━━━ Input material
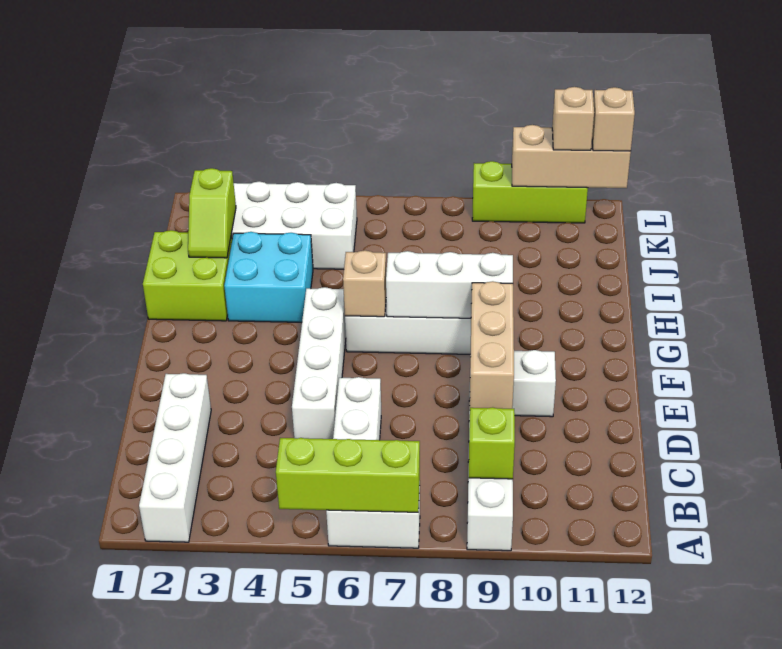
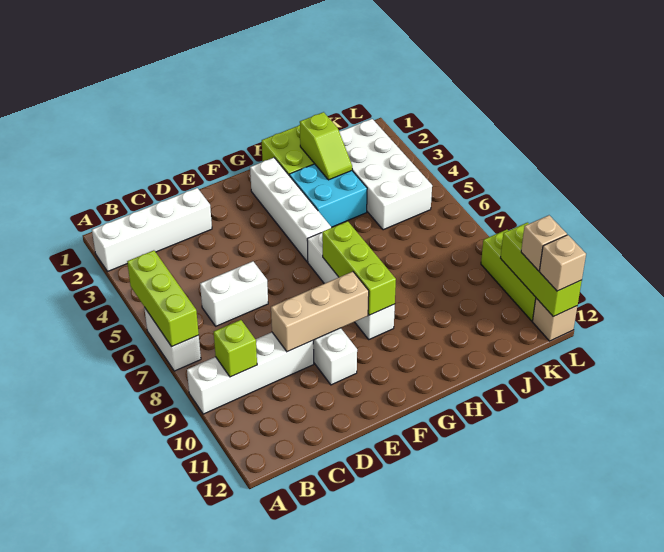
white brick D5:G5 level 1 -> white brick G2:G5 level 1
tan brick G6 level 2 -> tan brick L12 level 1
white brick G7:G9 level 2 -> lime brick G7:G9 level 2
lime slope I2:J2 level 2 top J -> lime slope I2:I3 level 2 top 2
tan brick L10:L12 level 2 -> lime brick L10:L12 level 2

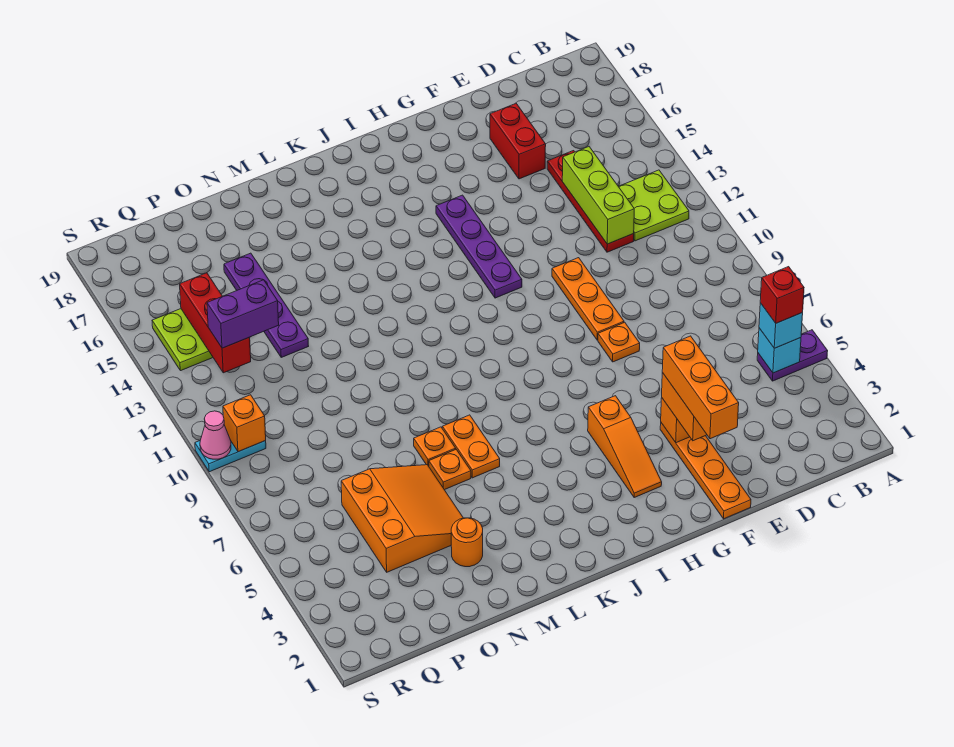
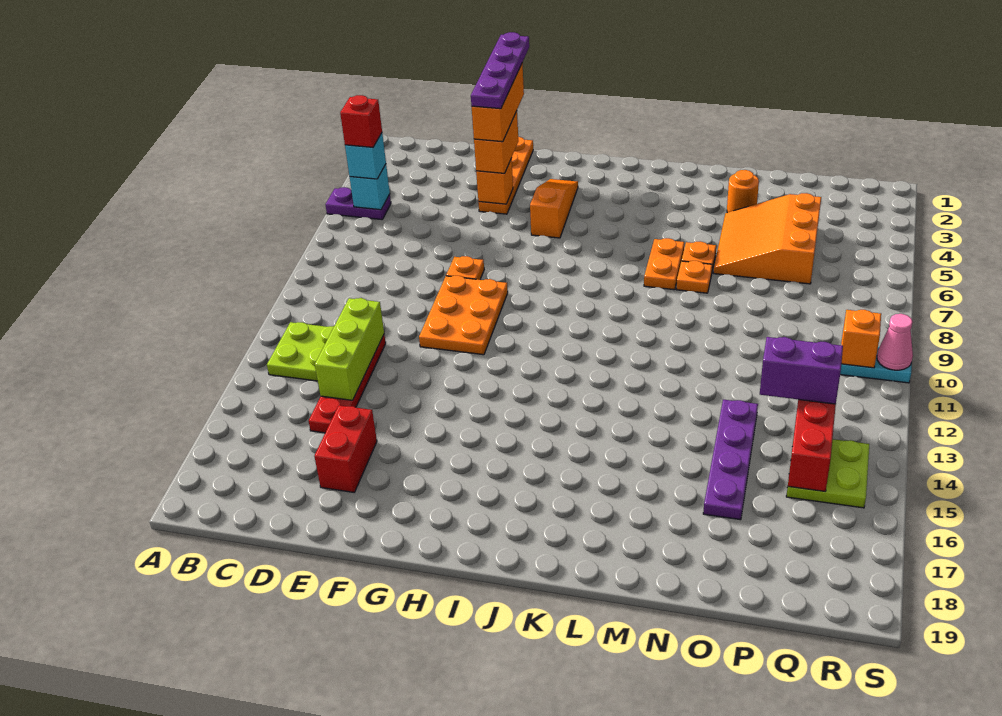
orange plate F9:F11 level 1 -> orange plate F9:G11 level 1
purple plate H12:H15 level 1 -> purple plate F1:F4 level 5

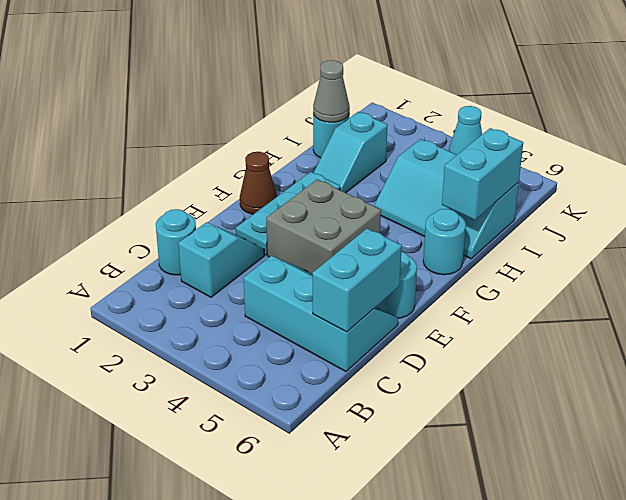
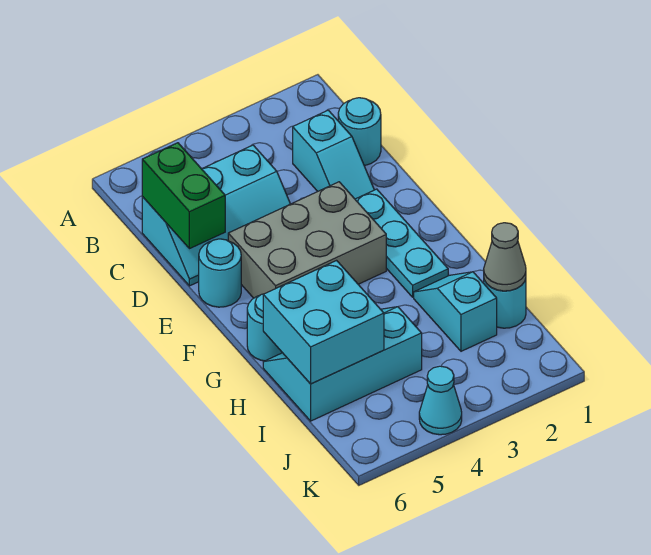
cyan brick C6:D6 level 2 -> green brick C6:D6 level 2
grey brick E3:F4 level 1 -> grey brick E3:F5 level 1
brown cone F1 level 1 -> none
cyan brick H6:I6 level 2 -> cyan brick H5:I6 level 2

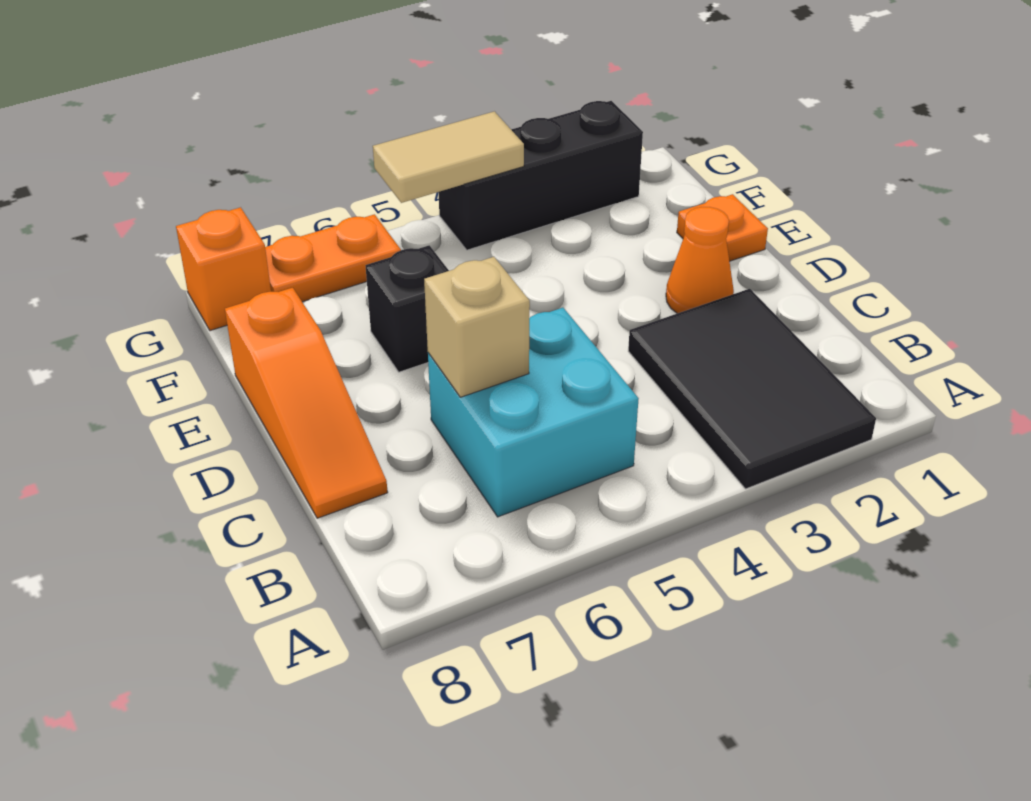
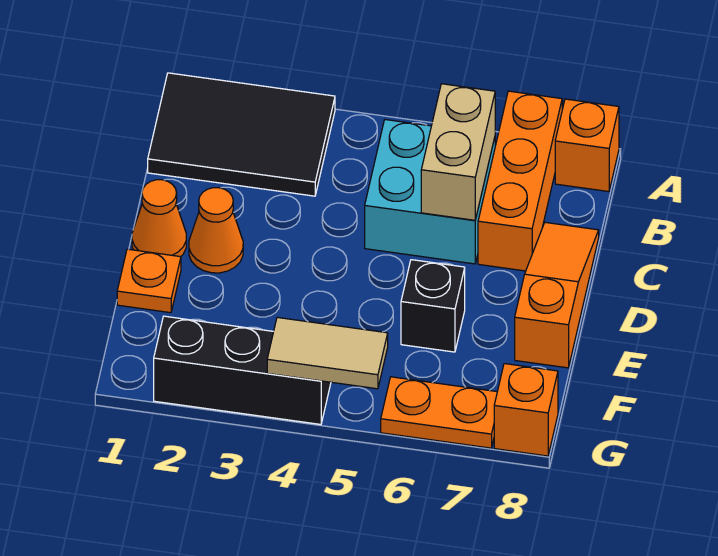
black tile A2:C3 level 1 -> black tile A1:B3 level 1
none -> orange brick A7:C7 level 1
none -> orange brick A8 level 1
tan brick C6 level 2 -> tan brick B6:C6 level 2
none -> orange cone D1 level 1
━━━━━━
- _Task_
Everything from the line with "tan brick C6" to the last line of the entries above is to be retyped exactly. Include both ends.

- _Problem solution_
tan brick C6 level 2 -> tan brick B6:C6 level 2
none -> orange cone D1 level 1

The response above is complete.